[Begin Entries]

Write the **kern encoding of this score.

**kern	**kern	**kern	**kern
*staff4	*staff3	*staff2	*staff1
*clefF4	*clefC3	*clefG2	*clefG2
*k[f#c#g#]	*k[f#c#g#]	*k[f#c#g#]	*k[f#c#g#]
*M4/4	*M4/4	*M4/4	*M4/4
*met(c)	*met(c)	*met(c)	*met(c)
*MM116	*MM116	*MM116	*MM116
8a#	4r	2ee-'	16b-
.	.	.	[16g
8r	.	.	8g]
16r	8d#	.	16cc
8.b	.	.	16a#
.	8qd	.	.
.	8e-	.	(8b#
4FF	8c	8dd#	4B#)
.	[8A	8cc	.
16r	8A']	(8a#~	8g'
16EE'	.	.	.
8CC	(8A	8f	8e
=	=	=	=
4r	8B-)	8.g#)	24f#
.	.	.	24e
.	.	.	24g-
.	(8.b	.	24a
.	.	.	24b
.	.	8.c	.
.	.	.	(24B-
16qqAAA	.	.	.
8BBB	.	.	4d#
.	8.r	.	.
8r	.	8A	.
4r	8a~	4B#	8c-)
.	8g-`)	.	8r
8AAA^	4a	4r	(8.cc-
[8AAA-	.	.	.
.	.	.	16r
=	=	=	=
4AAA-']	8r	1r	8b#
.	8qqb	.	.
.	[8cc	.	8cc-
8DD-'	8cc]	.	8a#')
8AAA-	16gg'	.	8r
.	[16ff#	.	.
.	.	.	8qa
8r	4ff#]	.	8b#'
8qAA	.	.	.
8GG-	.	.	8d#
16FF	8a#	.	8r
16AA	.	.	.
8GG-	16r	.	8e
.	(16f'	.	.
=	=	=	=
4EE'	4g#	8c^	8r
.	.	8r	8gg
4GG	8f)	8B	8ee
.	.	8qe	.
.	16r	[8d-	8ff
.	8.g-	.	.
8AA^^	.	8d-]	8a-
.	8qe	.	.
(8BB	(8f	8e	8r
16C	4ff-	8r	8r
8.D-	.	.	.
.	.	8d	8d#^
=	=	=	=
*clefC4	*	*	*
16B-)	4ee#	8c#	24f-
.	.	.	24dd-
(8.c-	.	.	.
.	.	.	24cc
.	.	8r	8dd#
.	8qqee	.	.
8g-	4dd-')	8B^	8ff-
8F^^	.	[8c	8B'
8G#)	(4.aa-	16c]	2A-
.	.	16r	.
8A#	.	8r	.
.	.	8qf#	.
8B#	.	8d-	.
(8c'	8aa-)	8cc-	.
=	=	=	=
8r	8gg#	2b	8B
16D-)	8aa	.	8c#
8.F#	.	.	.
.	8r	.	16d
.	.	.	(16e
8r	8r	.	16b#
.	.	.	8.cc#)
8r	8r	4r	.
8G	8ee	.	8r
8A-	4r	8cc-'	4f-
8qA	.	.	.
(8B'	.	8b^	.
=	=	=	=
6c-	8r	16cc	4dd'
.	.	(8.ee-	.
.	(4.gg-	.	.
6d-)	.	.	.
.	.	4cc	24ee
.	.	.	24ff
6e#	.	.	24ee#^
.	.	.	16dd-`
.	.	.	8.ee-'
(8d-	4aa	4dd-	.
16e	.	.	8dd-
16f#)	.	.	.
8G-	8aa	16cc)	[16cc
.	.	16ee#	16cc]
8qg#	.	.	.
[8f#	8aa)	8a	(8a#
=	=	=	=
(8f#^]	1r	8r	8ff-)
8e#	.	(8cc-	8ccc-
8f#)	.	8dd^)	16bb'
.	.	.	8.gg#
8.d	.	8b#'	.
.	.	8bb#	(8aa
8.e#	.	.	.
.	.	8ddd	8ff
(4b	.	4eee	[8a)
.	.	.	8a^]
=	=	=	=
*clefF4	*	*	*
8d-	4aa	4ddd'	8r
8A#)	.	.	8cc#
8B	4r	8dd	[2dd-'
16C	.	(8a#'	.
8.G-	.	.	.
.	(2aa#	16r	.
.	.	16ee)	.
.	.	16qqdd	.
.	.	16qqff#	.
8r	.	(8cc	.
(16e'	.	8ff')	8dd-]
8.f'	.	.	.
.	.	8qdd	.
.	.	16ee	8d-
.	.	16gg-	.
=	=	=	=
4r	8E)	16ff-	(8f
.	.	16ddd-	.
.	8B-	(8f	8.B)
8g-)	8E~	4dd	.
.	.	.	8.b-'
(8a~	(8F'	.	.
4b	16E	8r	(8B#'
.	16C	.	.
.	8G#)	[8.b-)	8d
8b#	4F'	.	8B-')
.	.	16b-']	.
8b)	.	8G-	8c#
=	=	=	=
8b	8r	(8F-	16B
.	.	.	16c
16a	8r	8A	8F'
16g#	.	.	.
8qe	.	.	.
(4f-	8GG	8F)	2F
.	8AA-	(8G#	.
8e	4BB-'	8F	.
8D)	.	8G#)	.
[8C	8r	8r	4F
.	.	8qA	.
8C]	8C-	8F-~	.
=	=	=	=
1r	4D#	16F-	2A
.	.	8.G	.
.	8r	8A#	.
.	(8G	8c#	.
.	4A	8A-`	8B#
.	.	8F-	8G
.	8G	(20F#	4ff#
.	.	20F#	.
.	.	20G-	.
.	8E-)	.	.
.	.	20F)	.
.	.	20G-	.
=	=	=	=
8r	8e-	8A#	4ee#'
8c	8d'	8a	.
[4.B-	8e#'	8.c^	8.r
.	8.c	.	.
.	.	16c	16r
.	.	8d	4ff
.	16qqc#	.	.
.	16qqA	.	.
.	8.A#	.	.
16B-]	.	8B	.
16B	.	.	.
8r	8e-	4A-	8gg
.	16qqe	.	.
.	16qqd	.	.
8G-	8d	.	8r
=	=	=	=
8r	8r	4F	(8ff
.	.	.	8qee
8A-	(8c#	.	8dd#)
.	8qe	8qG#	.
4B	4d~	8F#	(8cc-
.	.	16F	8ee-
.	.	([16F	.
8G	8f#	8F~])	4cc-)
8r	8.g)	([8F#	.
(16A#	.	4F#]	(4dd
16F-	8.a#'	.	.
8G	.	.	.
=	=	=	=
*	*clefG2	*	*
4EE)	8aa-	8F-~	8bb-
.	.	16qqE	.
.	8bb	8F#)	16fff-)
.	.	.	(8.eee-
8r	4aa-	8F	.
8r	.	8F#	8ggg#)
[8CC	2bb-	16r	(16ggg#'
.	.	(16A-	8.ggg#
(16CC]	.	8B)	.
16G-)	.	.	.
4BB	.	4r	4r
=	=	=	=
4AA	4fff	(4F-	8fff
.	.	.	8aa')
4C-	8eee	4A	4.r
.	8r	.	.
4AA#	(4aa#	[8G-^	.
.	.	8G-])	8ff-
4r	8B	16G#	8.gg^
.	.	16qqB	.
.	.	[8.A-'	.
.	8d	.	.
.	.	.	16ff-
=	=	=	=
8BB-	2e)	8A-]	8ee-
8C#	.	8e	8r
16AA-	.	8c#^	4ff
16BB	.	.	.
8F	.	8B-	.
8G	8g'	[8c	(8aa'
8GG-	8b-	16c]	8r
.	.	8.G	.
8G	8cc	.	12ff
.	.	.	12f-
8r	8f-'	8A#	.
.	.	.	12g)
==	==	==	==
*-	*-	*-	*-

[End Entries]

● Exercise
How many lines of the listing above contain the string "kern"? Reply with the number alone.

● Answer to this problem
2